Sezione dati:

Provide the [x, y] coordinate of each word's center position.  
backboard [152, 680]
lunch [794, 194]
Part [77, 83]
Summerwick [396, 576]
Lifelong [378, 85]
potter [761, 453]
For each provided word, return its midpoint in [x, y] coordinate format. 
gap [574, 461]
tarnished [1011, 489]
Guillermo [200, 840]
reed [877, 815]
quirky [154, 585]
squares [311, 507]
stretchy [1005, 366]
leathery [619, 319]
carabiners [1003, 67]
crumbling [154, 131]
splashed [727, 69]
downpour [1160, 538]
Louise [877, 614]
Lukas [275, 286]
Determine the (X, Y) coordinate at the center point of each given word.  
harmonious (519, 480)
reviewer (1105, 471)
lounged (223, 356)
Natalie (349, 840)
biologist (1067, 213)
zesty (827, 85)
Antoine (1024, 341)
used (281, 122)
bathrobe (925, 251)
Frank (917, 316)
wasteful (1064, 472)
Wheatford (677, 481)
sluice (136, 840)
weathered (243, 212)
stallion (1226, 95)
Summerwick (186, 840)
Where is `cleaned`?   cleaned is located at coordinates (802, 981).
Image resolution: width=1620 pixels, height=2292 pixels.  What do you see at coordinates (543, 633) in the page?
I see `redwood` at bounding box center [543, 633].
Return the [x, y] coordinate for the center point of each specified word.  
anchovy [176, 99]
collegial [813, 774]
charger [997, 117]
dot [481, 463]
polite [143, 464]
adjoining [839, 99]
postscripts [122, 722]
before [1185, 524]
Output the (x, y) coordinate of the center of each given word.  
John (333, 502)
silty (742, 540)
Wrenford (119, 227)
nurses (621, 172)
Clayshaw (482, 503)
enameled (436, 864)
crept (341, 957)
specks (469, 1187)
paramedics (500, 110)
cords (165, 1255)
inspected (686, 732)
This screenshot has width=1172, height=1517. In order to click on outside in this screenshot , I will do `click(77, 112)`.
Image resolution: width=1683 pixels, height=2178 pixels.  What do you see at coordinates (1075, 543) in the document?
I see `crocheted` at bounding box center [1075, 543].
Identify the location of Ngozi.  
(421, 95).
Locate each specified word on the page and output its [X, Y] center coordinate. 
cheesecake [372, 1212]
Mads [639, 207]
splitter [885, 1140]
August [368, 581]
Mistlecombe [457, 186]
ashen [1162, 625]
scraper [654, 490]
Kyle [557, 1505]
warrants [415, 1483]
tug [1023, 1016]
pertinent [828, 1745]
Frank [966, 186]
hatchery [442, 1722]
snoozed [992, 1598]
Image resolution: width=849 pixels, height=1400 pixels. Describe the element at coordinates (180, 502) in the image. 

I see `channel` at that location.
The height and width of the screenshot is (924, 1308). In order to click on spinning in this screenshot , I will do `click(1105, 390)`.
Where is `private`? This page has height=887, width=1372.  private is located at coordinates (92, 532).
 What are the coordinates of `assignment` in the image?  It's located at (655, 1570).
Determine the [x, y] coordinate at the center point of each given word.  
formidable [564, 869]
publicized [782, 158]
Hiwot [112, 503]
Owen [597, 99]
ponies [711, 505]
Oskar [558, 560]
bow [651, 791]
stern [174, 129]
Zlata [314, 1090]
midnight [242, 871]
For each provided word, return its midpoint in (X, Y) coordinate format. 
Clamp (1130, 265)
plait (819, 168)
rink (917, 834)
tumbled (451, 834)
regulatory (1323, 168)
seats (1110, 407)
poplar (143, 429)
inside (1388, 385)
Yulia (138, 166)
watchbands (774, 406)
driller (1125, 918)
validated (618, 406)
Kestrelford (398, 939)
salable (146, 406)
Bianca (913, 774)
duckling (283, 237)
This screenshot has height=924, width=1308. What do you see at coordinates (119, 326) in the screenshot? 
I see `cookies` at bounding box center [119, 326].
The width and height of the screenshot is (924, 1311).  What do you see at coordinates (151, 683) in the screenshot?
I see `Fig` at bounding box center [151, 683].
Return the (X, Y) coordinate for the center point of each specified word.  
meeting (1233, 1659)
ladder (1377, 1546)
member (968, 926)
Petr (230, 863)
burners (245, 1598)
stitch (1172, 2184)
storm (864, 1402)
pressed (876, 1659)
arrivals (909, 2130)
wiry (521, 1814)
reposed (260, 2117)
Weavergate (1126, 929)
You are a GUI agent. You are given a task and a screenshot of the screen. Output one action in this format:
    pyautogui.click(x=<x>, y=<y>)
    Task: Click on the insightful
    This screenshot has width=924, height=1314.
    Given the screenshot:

Testo del problema: Trascriva di nuovo le righe dei record, richieste comprese, partendo da quella che contiene "ladder (1377, 1546)" e proseguendo fino alla fine dei record. Aumenti di 24 ogni coordinata presente nelle risposte e lasci invariato ogni altro numero.

Soluzione del problema:
ladder (1401, 1570)
member (992, 950)
Petr (254, 887)
burners (269, 1622)
stitch (1196, 2208)
storm (888, 1426)
pressed (900, 1683)
arrivals (933, 2154)
wiry (545, 1838)
reposed (284, 2141)
Weavergate (1150, 953)
You are a GUI agent. You are given a task and a screenshot of the screen. Output one action in this format:
    pyautogui.click(x=<x>, y=<y>)
    Task: Click on the insightful
    This screenshot has width=924, height=1314.
    Given the screenshot:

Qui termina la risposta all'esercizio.